### What the exercise asks
Retype the lines from the one with "Question: Considering the relative positions" up to and including the one with "Question: Is hardcover books at center, acting as the 3th", keeping every character unchanged.

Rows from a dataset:
######
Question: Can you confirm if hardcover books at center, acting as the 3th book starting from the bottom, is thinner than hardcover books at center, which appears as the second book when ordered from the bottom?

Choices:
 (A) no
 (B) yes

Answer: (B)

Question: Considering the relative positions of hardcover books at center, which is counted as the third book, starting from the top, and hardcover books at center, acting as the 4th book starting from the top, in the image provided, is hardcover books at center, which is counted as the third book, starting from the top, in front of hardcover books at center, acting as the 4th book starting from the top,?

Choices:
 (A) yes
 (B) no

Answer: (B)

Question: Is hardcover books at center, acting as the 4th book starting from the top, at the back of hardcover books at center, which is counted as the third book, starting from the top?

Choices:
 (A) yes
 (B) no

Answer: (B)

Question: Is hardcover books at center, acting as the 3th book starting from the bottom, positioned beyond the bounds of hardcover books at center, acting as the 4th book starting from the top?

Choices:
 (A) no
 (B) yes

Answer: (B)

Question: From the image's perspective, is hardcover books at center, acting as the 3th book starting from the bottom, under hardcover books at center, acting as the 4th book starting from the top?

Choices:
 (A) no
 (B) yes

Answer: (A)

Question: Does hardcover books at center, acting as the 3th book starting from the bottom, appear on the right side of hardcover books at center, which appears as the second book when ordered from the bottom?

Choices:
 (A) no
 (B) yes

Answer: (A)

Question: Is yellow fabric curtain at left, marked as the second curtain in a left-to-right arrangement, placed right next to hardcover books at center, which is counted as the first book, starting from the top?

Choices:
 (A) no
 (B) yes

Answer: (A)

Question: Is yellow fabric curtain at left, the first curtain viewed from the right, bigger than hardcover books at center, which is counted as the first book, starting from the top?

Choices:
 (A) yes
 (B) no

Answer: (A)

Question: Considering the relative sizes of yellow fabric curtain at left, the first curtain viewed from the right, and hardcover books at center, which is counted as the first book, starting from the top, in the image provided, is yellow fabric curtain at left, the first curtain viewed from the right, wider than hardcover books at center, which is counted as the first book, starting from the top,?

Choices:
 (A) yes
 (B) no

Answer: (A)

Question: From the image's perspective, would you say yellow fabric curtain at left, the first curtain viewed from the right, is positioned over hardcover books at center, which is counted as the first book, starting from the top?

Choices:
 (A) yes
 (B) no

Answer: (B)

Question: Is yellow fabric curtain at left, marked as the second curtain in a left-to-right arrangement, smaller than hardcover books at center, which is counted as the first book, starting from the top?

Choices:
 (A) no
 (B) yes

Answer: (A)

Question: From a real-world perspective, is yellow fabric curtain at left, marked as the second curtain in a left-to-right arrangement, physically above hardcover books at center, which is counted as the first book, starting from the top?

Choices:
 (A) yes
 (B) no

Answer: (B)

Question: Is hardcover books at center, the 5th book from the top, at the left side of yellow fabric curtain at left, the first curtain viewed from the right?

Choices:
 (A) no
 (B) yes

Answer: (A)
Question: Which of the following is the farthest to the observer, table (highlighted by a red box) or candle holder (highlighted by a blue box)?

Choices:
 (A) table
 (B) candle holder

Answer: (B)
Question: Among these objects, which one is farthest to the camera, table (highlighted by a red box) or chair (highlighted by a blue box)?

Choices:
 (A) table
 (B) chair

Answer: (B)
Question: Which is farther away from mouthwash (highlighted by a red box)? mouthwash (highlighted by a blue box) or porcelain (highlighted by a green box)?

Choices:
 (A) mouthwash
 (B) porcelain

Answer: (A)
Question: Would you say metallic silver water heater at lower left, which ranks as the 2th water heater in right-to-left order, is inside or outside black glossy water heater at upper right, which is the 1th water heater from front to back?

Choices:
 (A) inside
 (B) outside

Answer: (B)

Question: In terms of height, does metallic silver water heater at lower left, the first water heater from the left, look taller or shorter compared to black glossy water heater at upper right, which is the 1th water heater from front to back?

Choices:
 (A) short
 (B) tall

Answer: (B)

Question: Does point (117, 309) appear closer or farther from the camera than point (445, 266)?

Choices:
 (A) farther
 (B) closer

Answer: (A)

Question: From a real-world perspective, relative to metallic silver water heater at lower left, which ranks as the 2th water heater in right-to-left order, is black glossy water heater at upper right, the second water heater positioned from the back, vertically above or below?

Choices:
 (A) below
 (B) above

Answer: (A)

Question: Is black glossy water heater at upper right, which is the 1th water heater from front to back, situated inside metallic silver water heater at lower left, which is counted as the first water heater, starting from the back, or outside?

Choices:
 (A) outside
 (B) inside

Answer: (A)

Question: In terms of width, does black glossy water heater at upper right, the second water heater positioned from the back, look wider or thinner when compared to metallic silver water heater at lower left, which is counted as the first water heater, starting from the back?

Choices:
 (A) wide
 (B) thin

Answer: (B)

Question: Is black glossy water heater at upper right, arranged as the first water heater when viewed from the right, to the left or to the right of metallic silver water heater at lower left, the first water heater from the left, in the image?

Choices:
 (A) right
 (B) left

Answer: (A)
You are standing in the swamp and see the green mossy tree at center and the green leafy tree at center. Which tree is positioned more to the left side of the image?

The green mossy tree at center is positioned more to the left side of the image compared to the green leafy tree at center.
######
### Exercise output
Question: Considering the relative positions of hardcover books at center, which is counted as the third book, starting from the top, and hardcover books at center, acting as the 4th book starting from the top, in the image provided, is hardcover books at center, which is counted as the third book, starting from the top, in front of hardcover books at center, acting as the 4th book starting from the top,?

Choices:
 (A) yes
 (B) no

Answer: (B)

Question: Is hardcover books at center, acting as the 4th book starting from the top, at the back of hardcover books at center, which is counted as the third book, starting from the top?

Choices:
 (A) yes
 (B) no

Answer: (B)

Question: Is hardcover books at center, acting as the 3th book starting from the bottom, positioned beyond the bounds of hardcover books at center, acting as the 4th book starting from the top?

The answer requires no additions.